**Directions for this task**: Using the string "down" as the key, pull each matching line out of the records below.

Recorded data
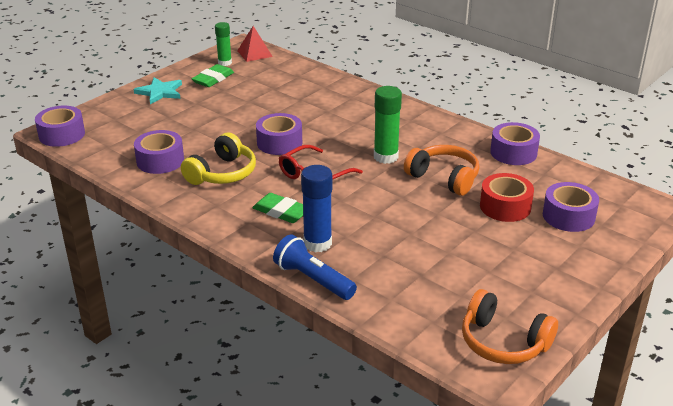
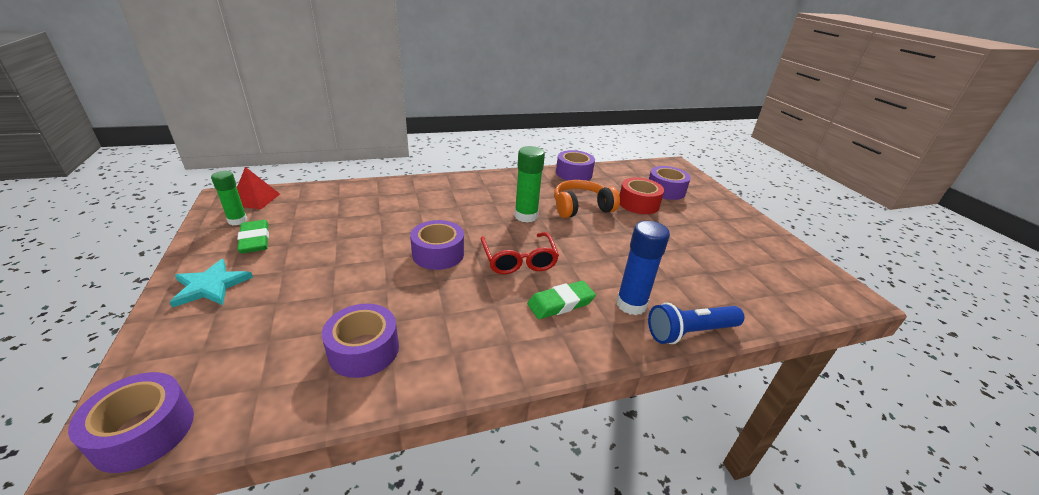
camera: 60 degrees left, 0 degrees up
(222, 173) = (450, 312): yellow headphones -> none
(503, 342) = (809, 275): orange headphones -> none

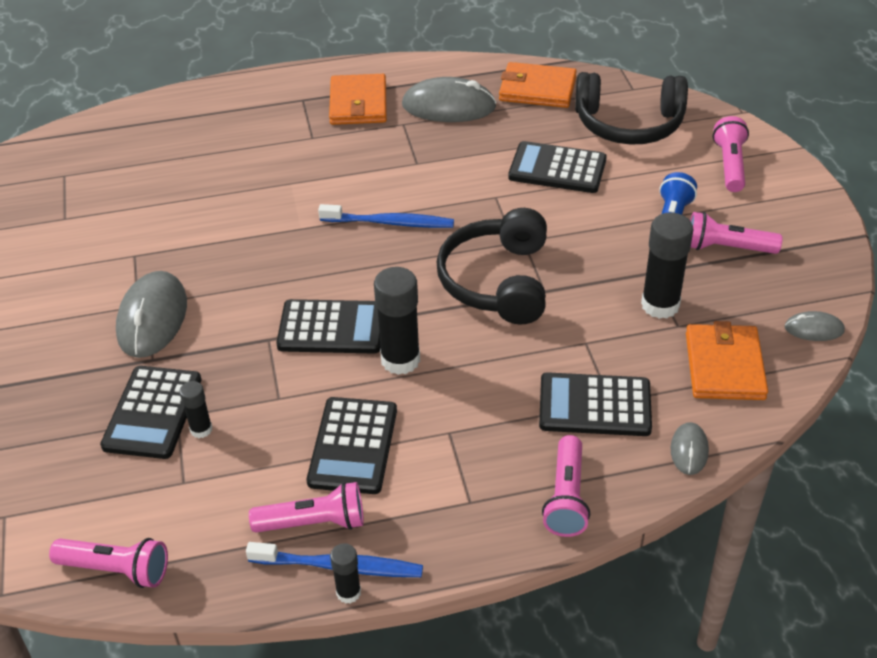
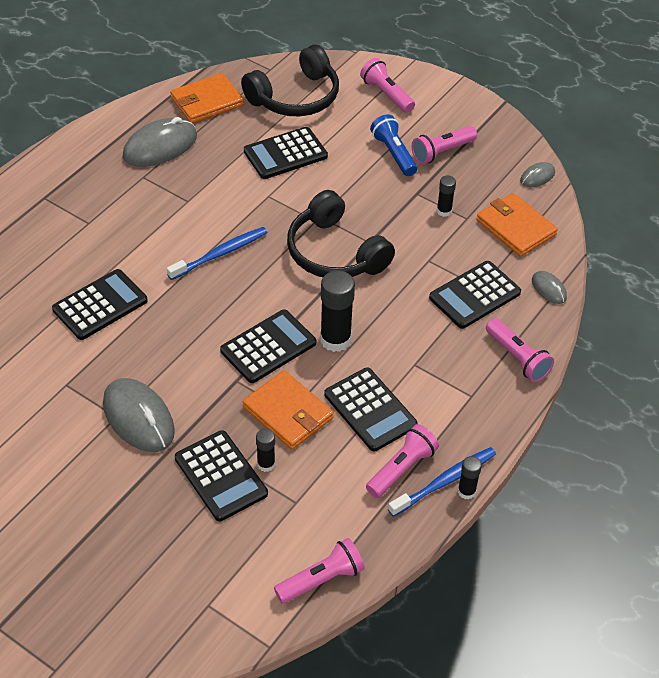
camera: 45 degrees left, 5 degrees up
(238, 208) = (100, 305): none -> black calculator
(358, 103) = (91, 178): orange wallet -> orange wallet (288, 413)
(660, 305) = (444, 211): black glue stick -> black glue stick, size x0.53

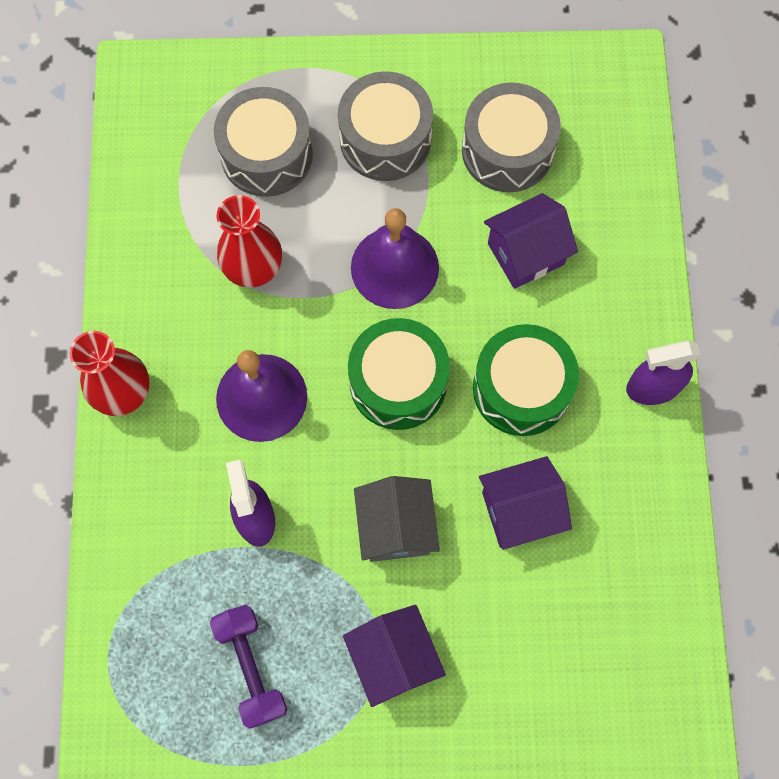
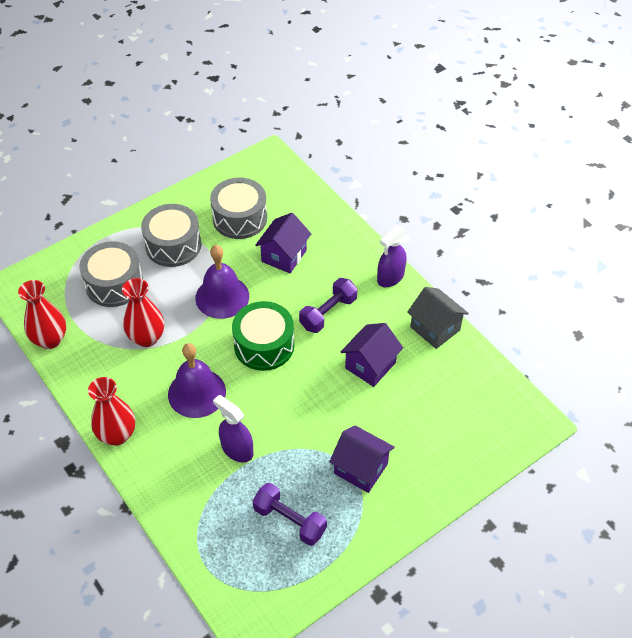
camera: 35 degrees left, 20 degrees down
(131, 192) = (50, 340): none -> red vase
(396, 527) = (314, 409): grey house -> grey house (435, 328)
(521, 388) = (328, 313): green drum -> purple dumbbell

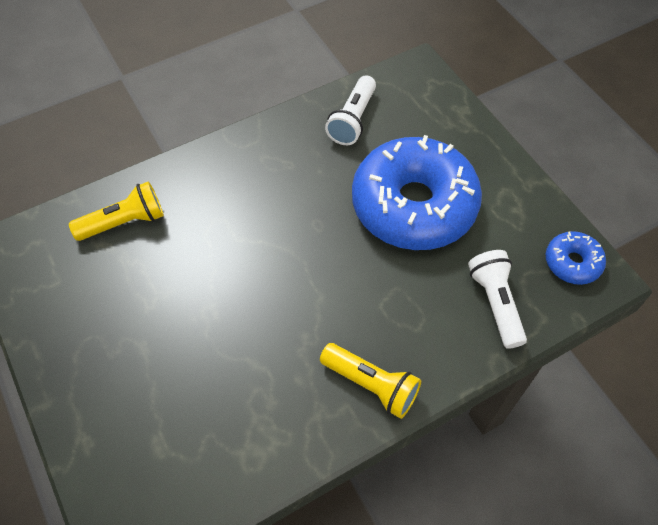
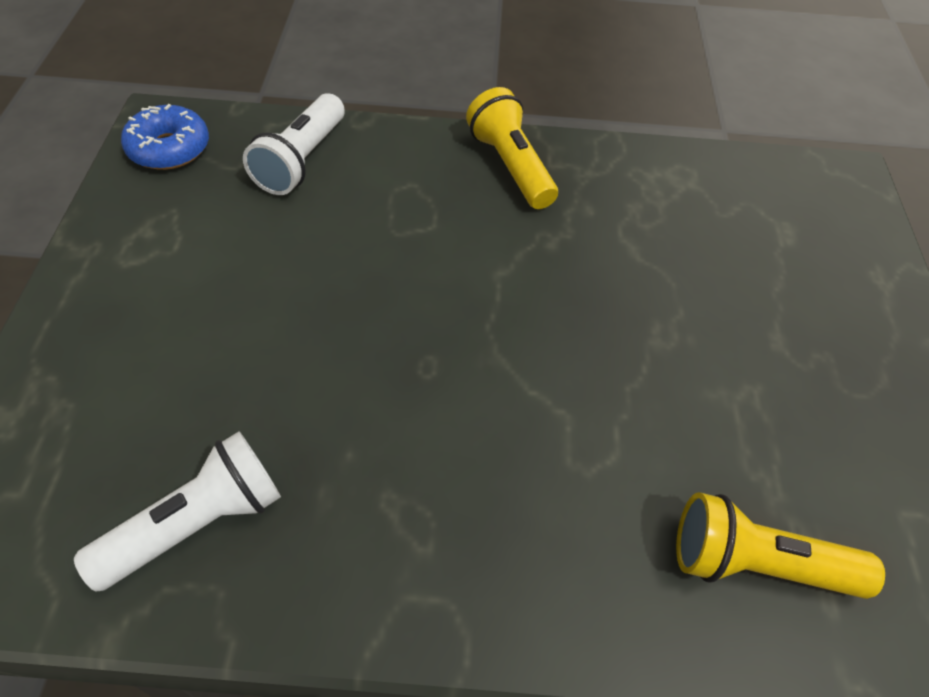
camera: 150 degrees left, 5 degrees down
(413, 205) = (266, 312): blue donut -> none

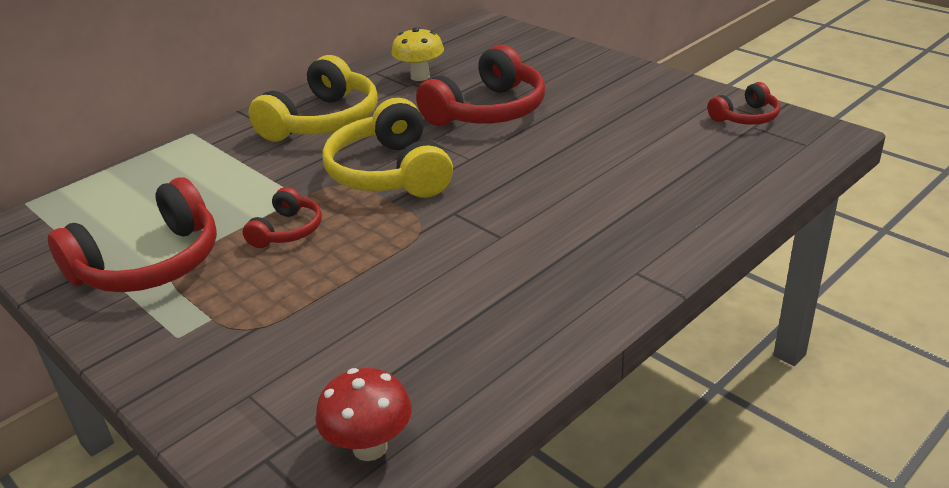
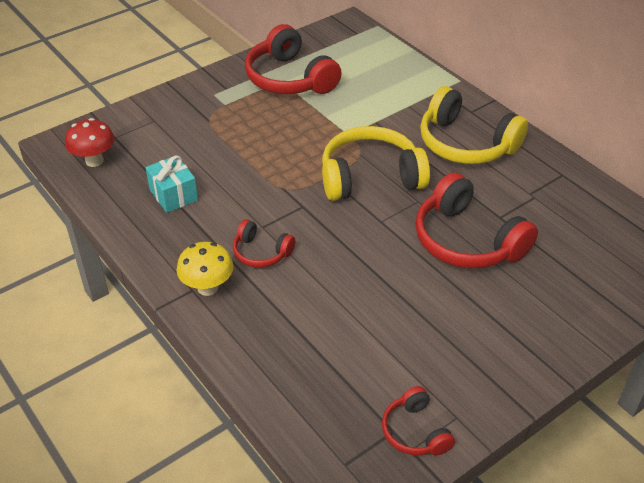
camera: 95 degrees right, 10 degrees up
(287, 230) = (307, 129): red headphones -> red headphones (261, 252)
(420, 76) = (549, 202): yellow mushroom -> yellow mushroom (207, 288)
(450, 328) = (173, 195): none -> turquoise gift

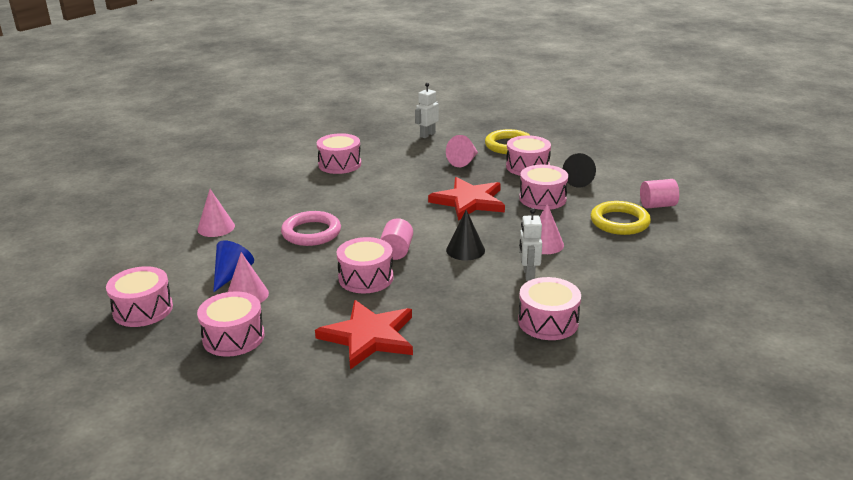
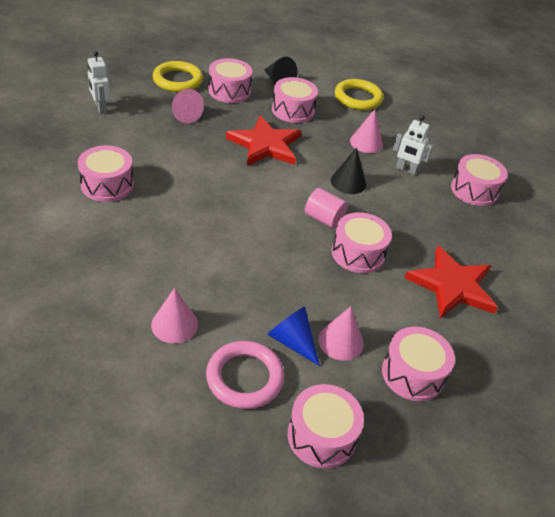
camera: 70 degrees left, 15 degrees up
(311, 232) = (246, 257): pink ring -> pink ring (244, 378)
(657, 205) = (346, 73): pink cylinder -> none

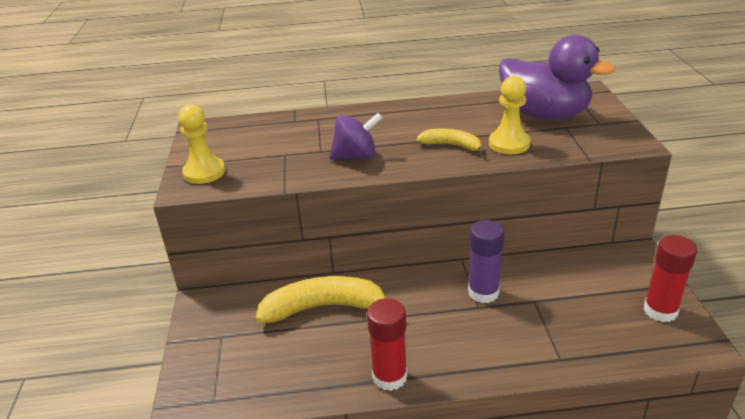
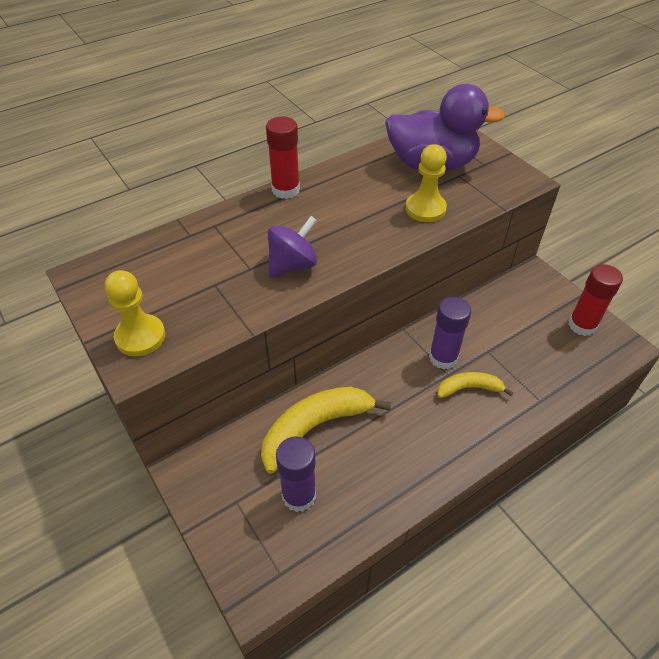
camera: 30 degrees left, 15 degrees up
(272, 351) = (299, 495): none -> purple glue stick
(389, 377) = (421, 476): red glue stick -> red glue stick (285, 190)
(451, 145) = (375, 225): yellow banana -> yellow banana (469, 388)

**Solved problem**:
camera: 35 degrees left, 20 degrees down
camera: 150 degrees left, 5 degrees down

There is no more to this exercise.